Work instruction
Write out, word for word, the part of the listing below that opens with the line containing "Events - notice525: [483,156,739,325]" and closes with the line containing "Cabin HD: [665,151,713,186]", keeping both of those lines and adding no others.

********

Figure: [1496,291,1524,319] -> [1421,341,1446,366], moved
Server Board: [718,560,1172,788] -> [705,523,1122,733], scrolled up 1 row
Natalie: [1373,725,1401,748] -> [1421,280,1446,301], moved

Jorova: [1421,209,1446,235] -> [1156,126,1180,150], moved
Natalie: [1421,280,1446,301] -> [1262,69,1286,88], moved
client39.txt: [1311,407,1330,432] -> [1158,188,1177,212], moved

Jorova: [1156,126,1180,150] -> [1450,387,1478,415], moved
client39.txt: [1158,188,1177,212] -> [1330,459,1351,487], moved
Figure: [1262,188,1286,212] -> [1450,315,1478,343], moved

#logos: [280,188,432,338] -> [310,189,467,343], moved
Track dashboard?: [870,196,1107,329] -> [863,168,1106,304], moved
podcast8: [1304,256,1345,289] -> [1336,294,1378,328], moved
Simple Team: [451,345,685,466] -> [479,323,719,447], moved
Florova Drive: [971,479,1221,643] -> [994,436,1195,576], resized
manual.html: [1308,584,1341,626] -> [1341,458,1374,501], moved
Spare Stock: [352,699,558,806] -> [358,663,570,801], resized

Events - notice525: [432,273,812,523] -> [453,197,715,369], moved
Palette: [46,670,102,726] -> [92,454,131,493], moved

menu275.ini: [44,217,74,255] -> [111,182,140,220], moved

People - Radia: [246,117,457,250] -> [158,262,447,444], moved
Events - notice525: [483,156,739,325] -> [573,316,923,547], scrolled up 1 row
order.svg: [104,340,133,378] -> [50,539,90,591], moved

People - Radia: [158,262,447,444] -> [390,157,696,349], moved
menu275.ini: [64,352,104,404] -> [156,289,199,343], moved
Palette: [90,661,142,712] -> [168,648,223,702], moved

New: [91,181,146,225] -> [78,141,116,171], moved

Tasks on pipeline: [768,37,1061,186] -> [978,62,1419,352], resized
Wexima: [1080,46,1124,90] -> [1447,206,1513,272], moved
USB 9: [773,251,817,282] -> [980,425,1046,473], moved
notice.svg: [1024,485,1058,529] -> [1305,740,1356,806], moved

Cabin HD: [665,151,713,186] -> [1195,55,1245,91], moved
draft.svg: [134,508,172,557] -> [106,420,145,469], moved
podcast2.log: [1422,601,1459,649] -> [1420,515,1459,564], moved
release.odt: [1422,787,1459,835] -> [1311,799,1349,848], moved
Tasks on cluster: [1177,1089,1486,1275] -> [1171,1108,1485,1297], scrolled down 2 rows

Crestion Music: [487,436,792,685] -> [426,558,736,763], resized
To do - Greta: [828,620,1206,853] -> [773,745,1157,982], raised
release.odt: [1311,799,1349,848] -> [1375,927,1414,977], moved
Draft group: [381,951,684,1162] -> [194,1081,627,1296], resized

********

Written response
Events - notice525: [483,156,739,325] -> [573,316,923,547], scrolled up 1 row
order.svg: [104,340,133,378] -> [50,539,90,591], moved

People - Radia: [158,262,447,444] -> [390,157,696,349], moved
menu275.ini: [64,352,104,404] -> [156,289,199,343], moved
Palette: [90,661,142,712] -> [168,648,223,702], moved

New: [91,181,146,225] -> [78,141,116,171], moved

Tasks on pipeline: [768,37,1061,186] -> [978,62,1419,352], resized
Wexima: [1080,46,1124,90] -> [1447,206,1513,272], moved
USB 9: [773,251,817,282] -> [980,425,1046,473], moved
notice.svg: [1024,485,1058,529] -> [1305,740,1356,806], moved

Cabin HD: [665,151,713,186] -> [1195,55,1245,91], moved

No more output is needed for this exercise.